What you are asked to do: The reply should hold every line of the data below, unchanged, and none of the pictures.

Data shown:
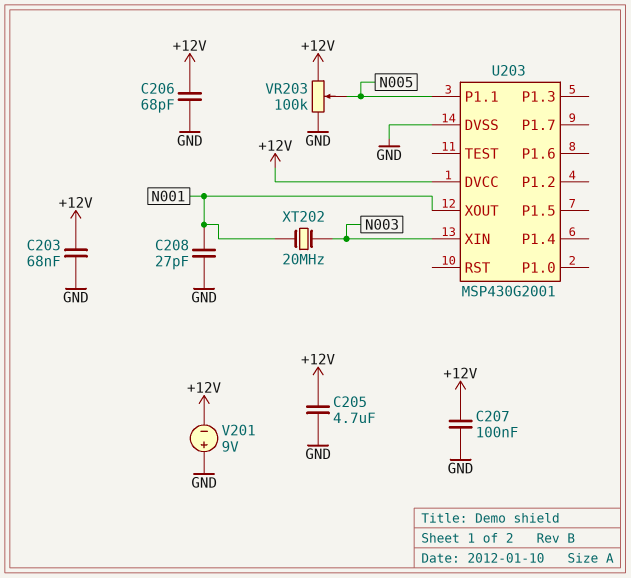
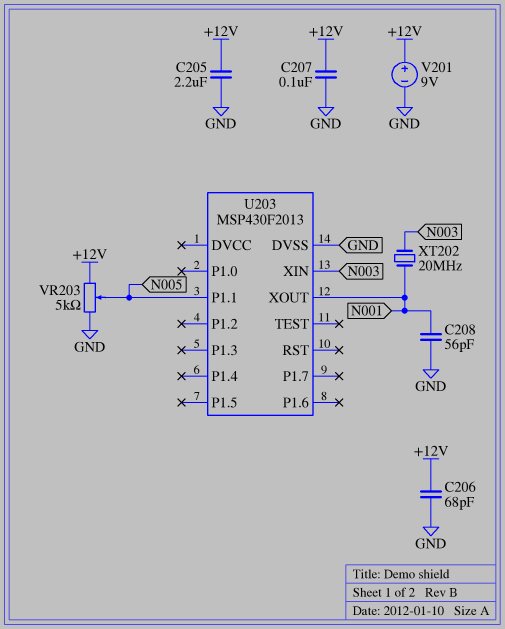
C203: 68nF (+12V, GND) -> none
C205: 4.7uF (+12V, GND) -> 2.2uF (+12V, GND)
C208: 27pF (GND, N001) -> 56pF (GND, N001)
U203: MSP430G2001 -> MSP430F2013
U203 pin DVCC: +12V -> none
V201: 9V (plus GND, minus +12V) -> 9V (plus +12V, minus GND)
VR203: 100k (+12V, GND, wiper N005) -> 5k (+12V, GND, wiper N005)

Task response:
C203: 68nF (+12V, GND) -> none
C205: 4.7uF (+12V, GND) -> 2.2uF (+12V, GND)
C208: 27pF (GND, N001) -> 56pF (GND, N001)
U203: MSP430G2001 -> MSP430F2013
U203 pin DVCC: +12V -> none
V201: 9V (plus GND, minus +12V) -> 9V (plus +12V, minus GND)
VR203: 100k (+12V, GND, wiper N005) -> 5k (+12V, GND, wiper N005)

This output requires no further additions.